» PROMPT
Check every line of the data for the word "violet", and copy those that have it.
RAW DATA START
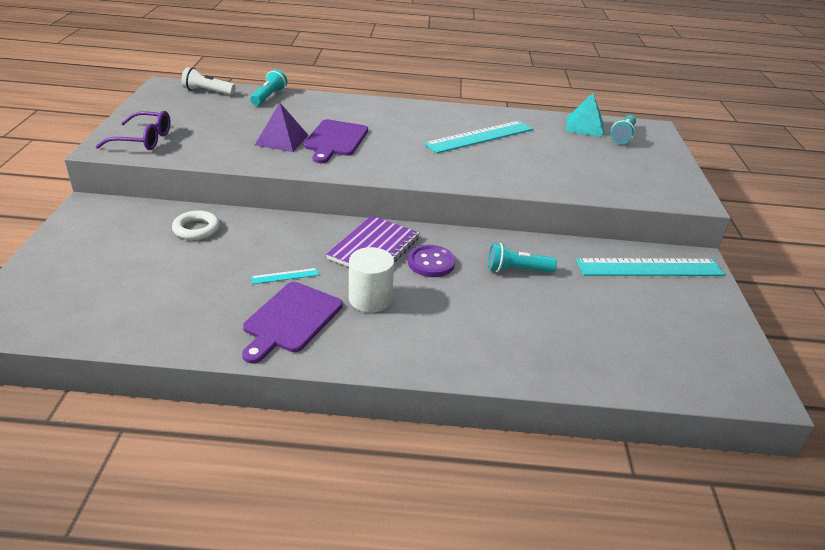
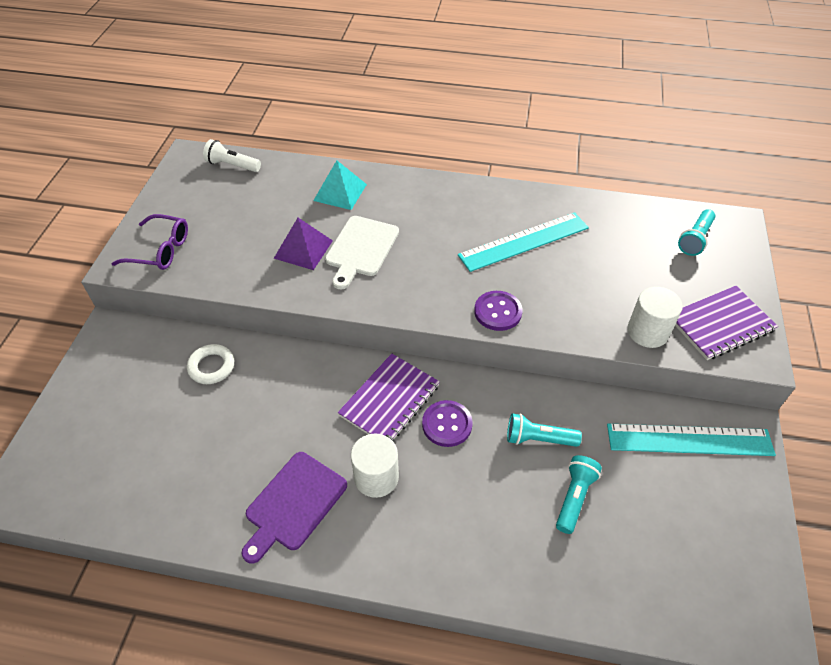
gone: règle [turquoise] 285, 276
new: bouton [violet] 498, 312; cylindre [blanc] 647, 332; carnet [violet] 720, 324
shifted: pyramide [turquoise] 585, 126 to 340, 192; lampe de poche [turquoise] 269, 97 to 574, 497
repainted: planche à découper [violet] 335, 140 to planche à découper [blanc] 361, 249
RAW DATA END
» RESPONSE TO THIS TASK
new: bouton [violet] 498, 312; cylindre [blanc] 647, 332; carnet [violet] 720, 324
repainted: planche à découper [violet] 335, 140 to planche à découper [blanc] 361, 249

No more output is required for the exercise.